--- Records for the task Enclosed Below ---

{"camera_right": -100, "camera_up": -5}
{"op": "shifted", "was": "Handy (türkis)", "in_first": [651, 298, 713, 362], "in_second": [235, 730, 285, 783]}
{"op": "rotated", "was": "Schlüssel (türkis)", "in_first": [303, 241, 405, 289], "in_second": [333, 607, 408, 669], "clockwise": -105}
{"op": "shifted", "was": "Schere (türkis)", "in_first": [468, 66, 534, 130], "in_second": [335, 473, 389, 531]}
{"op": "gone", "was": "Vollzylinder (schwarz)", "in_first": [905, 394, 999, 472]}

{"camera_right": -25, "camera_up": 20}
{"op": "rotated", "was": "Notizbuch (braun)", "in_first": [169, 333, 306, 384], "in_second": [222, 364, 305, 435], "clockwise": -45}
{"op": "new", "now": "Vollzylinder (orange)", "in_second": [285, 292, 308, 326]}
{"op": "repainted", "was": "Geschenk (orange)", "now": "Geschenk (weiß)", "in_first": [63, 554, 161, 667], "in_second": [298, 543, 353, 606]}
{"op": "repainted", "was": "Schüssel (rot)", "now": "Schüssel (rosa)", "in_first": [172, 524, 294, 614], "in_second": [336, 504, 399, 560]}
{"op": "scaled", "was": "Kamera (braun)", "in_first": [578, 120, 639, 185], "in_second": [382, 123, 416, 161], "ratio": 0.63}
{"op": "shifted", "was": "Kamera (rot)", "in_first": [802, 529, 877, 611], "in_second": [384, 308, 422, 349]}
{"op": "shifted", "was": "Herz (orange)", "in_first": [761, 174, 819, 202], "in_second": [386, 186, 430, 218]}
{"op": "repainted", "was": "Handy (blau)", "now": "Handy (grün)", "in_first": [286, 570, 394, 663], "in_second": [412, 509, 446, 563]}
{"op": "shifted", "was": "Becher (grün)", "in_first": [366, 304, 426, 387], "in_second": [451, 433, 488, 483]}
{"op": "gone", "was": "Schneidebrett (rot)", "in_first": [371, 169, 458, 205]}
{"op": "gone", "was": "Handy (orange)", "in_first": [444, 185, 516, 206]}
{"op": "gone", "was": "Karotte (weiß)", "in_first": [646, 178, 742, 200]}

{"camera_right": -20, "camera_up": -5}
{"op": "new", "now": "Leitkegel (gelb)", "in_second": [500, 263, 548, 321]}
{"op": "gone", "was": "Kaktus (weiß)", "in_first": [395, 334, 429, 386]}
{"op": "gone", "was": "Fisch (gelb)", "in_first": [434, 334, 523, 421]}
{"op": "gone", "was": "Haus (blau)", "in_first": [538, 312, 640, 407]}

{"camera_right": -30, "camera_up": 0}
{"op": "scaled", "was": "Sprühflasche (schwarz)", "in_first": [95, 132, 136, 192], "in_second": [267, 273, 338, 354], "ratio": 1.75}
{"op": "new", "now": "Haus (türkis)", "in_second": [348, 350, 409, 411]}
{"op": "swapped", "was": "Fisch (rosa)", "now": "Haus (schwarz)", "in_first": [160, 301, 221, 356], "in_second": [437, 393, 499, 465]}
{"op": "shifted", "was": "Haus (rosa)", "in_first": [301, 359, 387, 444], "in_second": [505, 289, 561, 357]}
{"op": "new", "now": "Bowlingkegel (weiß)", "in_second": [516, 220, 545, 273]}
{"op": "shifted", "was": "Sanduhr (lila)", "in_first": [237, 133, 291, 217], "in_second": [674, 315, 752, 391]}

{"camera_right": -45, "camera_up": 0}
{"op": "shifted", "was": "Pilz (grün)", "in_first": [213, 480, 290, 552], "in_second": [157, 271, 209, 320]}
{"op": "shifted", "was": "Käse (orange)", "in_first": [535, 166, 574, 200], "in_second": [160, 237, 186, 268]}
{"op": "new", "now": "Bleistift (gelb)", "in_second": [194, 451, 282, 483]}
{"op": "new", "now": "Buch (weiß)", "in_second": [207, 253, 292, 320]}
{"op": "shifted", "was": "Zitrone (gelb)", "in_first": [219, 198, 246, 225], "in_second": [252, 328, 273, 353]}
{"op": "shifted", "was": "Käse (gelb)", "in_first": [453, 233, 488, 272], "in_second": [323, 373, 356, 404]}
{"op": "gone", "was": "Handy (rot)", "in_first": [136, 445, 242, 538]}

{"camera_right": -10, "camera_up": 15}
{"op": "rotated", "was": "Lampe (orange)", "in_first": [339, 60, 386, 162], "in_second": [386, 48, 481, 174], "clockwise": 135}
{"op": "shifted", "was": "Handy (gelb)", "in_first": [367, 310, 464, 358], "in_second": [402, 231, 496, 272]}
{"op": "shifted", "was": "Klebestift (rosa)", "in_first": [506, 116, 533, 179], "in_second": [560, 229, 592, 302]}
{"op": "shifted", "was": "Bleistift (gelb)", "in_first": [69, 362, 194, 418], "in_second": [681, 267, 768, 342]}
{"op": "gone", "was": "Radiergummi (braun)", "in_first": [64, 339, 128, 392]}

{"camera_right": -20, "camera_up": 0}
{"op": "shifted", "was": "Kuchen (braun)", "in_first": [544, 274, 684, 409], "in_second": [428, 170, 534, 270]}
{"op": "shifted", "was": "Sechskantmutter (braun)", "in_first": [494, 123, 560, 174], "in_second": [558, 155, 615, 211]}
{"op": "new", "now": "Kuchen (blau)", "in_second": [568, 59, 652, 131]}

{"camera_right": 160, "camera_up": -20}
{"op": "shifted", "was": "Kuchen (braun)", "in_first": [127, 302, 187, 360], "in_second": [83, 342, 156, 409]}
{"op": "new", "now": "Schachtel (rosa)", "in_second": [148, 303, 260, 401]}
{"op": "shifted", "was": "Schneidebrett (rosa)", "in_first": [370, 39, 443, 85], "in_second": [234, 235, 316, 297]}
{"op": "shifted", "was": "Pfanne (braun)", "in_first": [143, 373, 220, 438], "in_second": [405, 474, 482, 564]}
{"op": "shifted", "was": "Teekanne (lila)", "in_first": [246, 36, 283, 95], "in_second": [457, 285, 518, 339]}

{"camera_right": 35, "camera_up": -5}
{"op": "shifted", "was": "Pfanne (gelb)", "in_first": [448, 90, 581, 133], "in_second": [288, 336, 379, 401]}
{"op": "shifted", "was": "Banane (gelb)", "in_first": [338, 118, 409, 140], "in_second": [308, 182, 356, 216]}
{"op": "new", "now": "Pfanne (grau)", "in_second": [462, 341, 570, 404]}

--- End of Enclosed Records for the task ---

Work required: Would you copy each line of the records that contains "rosa"?

Task response:
{"op": "repainted", "was": "Schüssel (rot)", "now": "Schüssel (rosa)", "in_first": [172, 524, 294, 614], "in_second": [336, 504, 399, 560]}
{"op": "swapped", "was": "Fisch (rosa)", "now": "Haus (schwarz)", "in_first": [160, 301, 221, 356], "in_second": [437, 393, 499, 465]}
{"op": "shifted", "was": "Haus (rosa)", "in_first": [301, 359, 387, 444], "in_second": [505, 289, 561, 357]}
{"op": "shifted", "was": "Klebestift (rosa)", "in_first": [506, 116, 533, 179], "in_second": [560, 229, 592, 302]}
{"op": "new", "now": "Schachtel (rosa)", "in_second": [148, 303, 260, 401]}
{"op": "shifted", "was": "Schneidebrett (rosa)", "in_first": [370, 39, 443, 85], "in_second": [234, 235, 316, 297]}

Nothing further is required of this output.